REQUIRED ACTION =>
Within the data below, determine how many lines contain "pink" and supply only that figure.

** DATASET EXCERPTS follows **

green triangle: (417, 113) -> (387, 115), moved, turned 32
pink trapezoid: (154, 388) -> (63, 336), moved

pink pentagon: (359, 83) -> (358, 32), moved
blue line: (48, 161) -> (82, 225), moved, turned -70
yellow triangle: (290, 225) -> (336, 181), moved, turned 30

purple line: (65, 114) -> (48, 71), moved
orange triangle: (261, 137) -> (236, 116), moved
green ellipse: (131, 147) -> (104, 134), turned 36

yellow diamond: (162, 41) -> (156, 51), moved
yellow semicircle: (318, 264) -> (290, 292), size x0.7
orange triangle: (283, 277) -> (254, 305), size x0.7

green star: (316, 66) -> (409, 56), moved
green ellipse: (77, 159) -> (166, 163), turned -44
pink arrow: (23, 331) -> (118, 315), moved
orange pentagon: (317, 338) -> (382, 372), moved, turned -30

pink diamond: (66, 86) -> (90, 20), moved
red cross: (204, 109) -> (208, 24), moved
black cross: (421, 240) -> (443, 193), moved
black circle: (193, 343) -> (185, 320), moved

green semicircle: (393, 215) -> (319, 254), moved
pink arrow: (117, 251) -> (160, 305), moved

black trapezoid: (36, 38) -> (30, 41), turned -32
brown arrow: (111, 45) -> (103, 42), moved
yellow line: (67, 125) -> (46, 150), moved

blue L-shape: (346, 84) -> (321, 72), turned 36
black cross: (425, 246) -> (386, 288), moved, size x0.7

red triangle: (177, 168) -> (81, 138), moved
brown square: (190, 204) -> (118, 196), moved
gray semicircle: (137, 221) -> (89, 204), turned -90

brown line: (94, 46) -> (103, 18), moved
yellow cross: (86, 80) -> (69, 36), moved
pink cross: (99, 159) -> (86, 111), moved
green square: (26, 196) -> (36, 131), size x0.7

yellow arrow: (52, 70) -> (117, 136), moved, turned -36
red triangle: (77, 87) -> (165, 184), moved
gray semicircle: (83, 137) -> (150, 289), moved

** End of DATASET EXCERPTS **

PROBLEM SOLUTION =>
6